--- Information ---

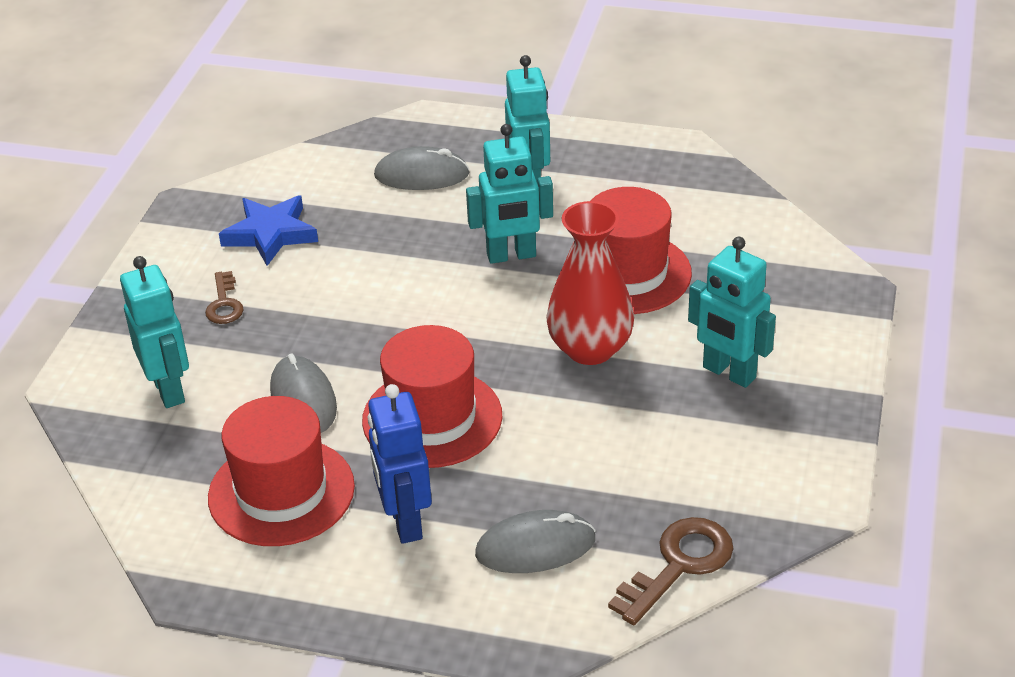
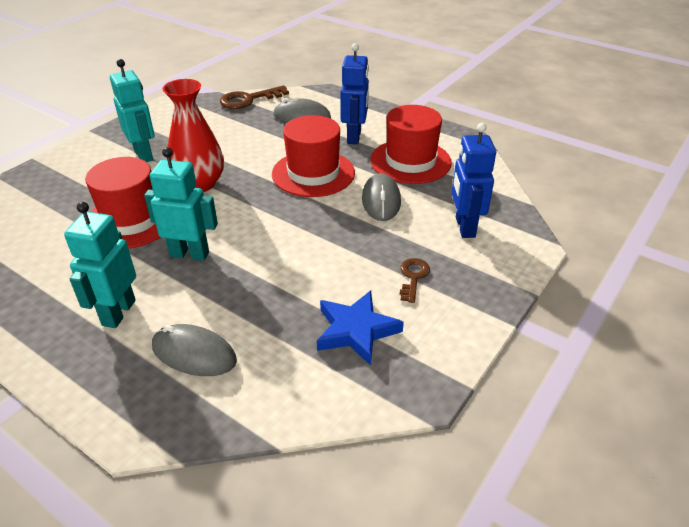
camera: 160 degrees left, 0 degrees up
(169, 390) = (464, 227): turquoise robot -> blue robot

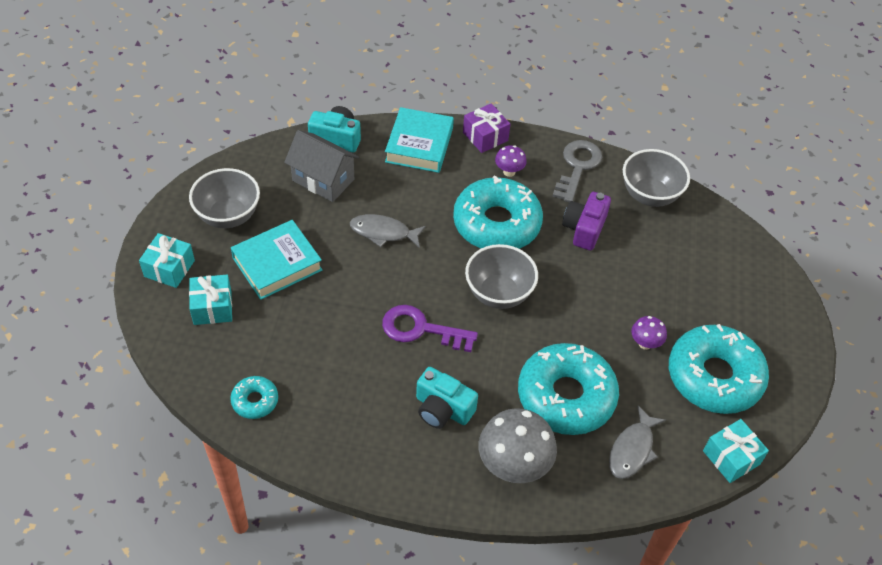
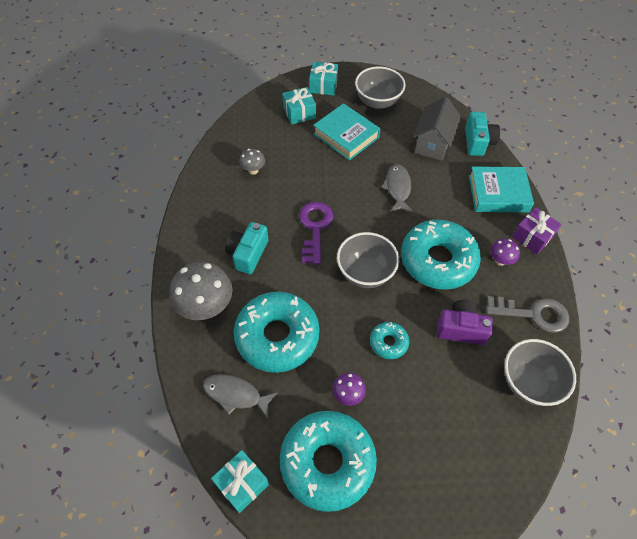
camera: 80 degrees right, 5 degrees up
(255, 401) = (232, 150): turquoise donut -> turquoise donut (388, 343)
(303, 381) = (253, 170): none -> grey mushroom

---

__What needs to be done__
Reproduce every entry above in full and exactly, though not its pictures.

__Solution to this task__
camera: 160 degrees left, 0 degrees up
(169, 390) = (464, 227): turquoise robot -> blue robot

camera: 80 degrees right, 5 degrees up
(255, 401) = (232, 150): turquoise donut -> turquoise donut (388, 343)
(303, 381) = (253, 170): none -> grey mushroom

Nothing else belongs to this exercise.